**Information shown:**

-- Opening Marker --

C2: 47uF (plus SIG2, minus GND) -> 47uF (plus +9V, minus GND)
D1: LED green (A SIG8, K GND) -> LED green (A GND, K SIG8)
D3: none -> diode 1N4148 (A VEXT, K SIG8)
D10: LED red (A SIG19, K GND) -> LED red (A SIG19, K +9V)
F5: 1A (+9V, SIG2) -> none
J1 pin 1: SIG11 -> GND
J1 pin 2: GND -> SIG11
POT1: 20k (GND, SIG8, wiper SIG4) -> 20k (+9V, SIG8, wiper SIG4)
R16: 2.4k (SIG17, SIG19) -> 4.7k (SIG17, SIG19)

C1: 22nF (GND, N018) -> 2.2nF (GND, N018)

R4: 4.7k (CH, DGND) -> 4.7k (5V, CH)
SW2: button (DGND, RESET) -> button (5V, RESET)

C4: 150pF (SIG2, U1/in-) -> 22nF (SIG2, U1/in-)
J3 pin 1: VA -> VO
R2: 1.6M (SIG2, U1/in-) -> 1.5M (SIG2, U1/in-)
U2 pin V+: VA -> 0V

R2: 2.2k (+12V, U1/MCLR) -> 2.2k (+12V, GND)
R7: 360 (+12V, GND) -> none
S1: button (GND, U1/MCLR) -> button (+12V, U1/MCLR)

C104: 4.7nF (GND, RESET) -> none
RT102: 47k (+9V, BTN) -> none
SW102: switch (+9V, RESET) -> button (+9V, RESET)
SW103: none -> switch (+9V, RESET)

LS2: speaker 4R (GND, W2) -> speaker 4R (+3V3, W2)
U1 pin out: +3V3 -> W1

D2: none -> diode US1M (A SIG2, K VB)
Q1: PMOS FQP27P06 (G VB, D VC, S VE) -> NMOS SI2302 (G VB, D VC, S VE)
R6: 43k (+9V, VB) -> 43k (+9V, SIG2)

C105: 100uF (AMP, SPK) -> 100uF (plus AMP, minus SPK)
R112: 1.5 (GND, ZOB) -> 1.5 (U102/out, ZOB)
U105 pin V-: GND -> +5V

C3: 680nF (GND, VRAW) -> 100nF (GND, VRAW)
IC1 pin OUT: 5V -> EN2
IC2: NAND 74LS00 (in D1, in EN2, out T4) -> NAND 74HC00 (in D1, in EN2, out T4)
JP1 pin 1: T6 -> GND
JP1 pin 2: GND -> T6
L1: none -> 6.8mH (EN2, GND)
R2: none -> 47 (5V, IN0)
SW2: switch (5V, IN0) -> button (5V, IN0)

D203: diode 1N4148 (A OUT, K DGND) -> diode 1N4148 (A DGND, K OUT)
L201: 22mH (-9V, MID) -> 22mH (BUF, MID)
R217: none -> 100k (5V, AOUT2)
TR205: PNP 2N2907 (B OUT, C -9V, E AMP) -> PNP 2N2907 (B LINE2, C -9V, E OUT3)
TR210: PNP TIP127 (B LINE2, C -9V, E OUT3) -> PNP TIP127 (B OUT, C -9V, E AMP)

-- Closing Marker --

**Try it:**
Transcribe only what runs from the line with "R217: none -> 100k (5V, AOUT2)" to the last line above, keeping every line exactly as written.

**Answer:**
R217: none -> 100k (5V, AOUT2)
TR205: PNP 2N2907 (B OUT, C -9V, E AMP) -> PNP 2N2907 (B LINE2, C -9V, E OUT3)
TR210: PNP TIP127 (B LINE2, C -9V, E OUT3) -> PNP TIP127 (B OUT, C -9V, E AMP)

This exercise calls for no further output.